Recorded data:
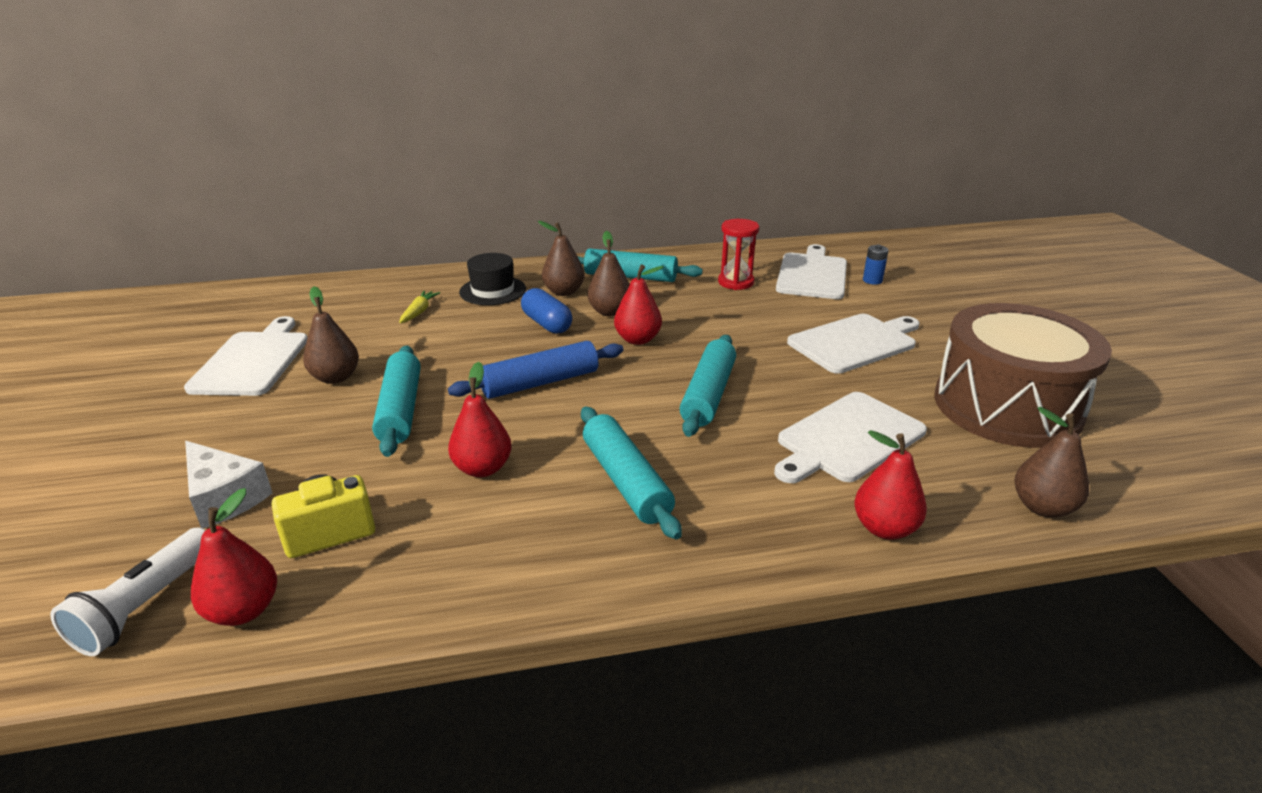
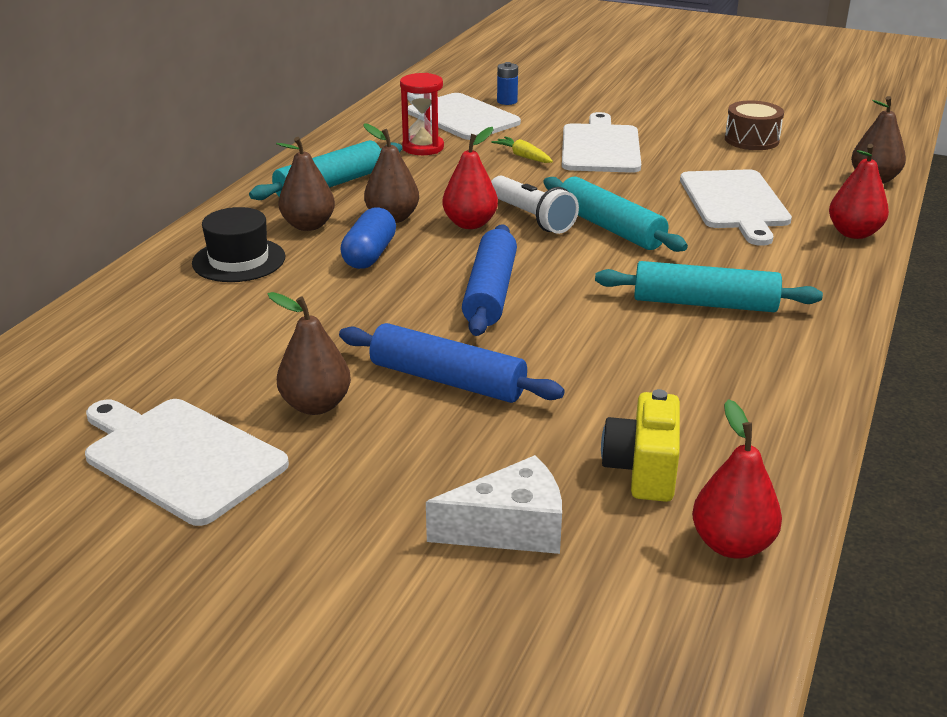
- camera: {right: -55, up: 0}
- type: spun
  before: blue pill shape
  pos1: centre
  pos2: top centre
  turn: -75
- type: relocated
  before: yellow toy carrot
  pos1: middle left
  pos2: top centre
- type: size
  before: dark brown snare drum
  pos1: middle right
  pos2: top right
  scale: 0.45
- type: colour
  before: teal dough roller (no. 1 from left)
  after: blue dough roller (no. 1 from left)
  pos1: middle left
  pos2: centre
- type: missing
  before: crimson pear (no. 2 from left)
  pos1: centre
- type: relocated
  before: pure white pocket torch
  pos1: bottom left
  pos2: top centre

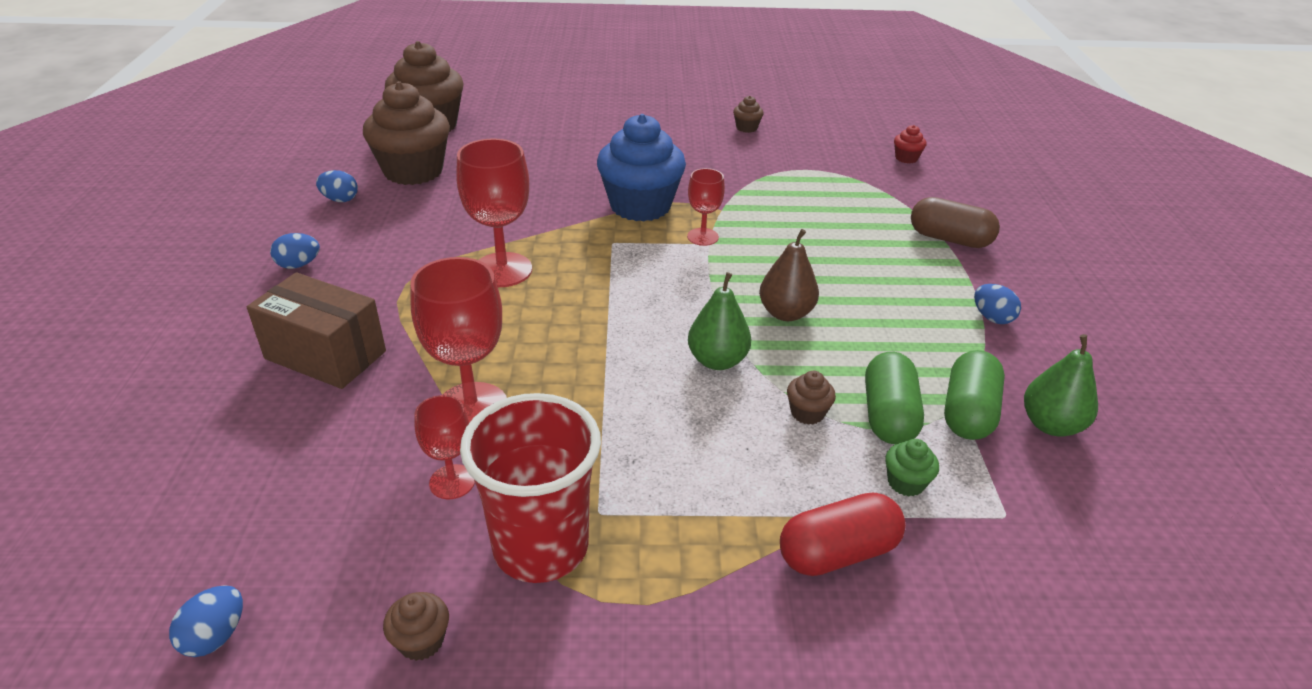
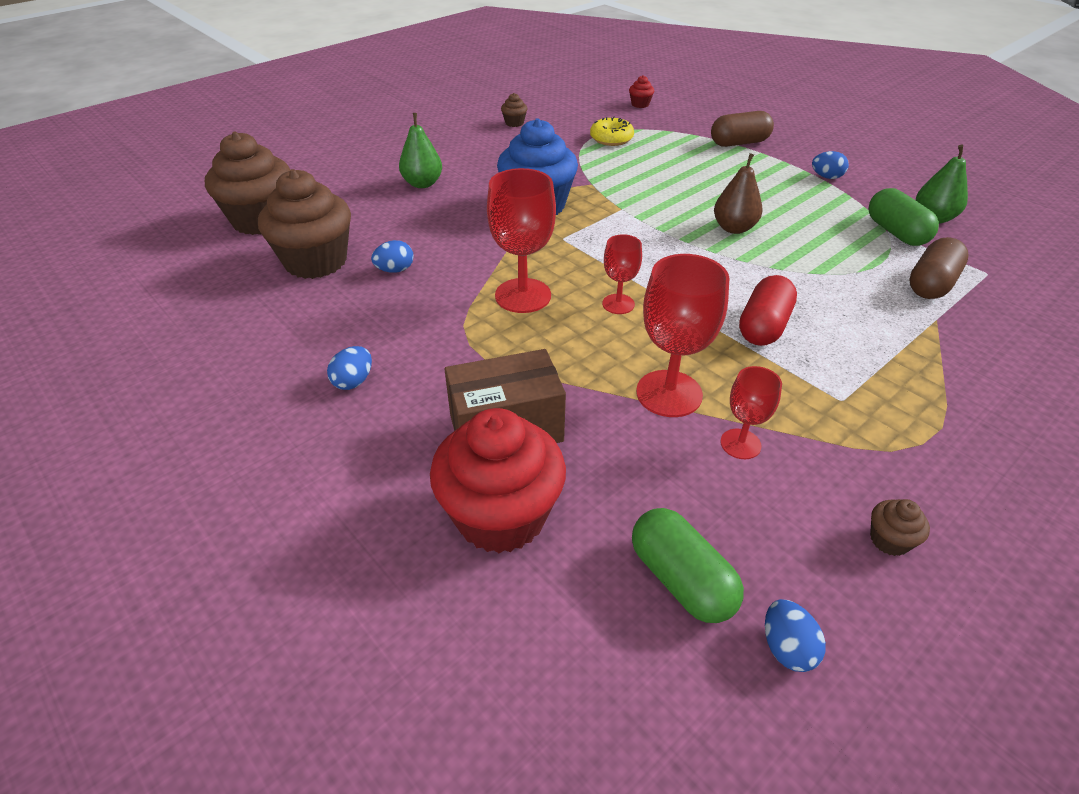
- camera: {right: -40, up: 5}
- type: relocated
  before: crimson chalice (no. 4 from left in the first image)
  after: crimson chalice (no. 2 from left)
  pos1: top centre
  pos2: centre
- type: relocated
  before: blue egg shape (no. 3 from left in the first image)
  after: blue egg shape (no. 2 from left)
  pos1: top left
  pos2: top centre
- type: relocated
  before: leaf-green pear (no. 1 from left)
  pos1: centre
  pos2: top centre
- type: relocated
  before: leaf-green pill shape (no. 1 from left)
  pos1: middle right
  pos2: bottom centre
- type: missing
  before: dark brown cupcake (no. 5 from left)
  pos1: centre
- type: missing
  before: crimson cup
  pos1: bottom centre
- type: exchanged
  before: leaf-green cupcake
  after: dark brown pill shape (no. 2 from left)
  pos1: bottom right
  pos2: middle right
- type: relocated
  before: crimson pill shape
  pos1: bottom centre
  pos2: middle right
- type: appeared
  after: yellow doughnut
  pos2: top centre
- type: appeared
  after: crimson cupcake (no. 1 from left)
  pos2: centre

Task: Gather up the lines containing the word "roller" from these records and copy them.

Written response:
  before: teal dough roller (no. 1 from left)
  after: blue dough roller (no. 1 from left)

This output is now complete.